# WHAT IS NEEDED:
Here the job is to copy the data exactly and to exclude every image from it.

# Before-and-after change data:

......

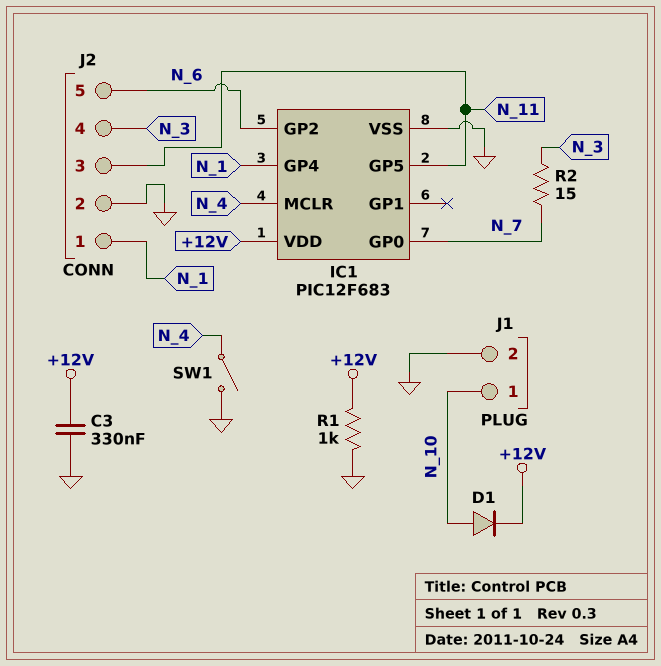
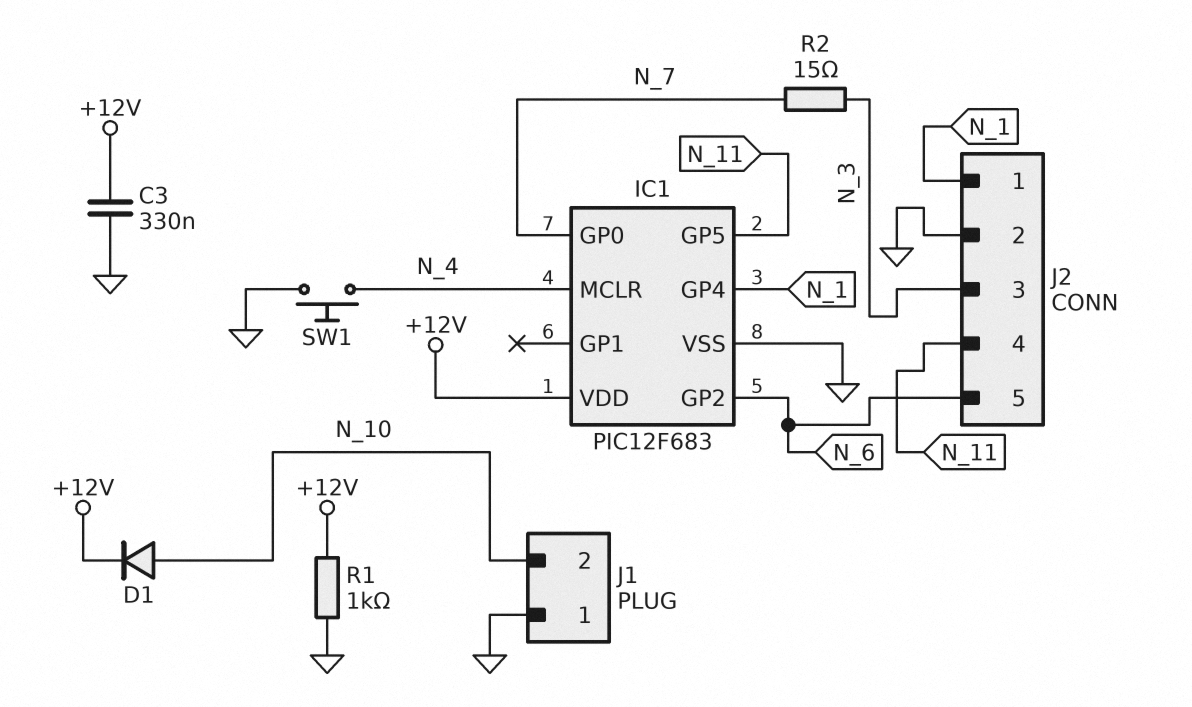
J1 pin 1: N_10 -> GND
J1 pin 2: GND -> N_10
J2 pin 3: N_11 -> N_3
J2 pin 4: N_3 -> N_11
SW1: switch (GND, N_4) -> button (GND, N_4)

......

# OUTPUT:
J1 pin 1: N_10 -> GND
J1 pin 2: GND -> N_10
J2 pin 3: N_11 -> N_3
J2 pin 4: N_3 -> N_11
SW1: switch (GND, N_4) -> button (GND, N_4)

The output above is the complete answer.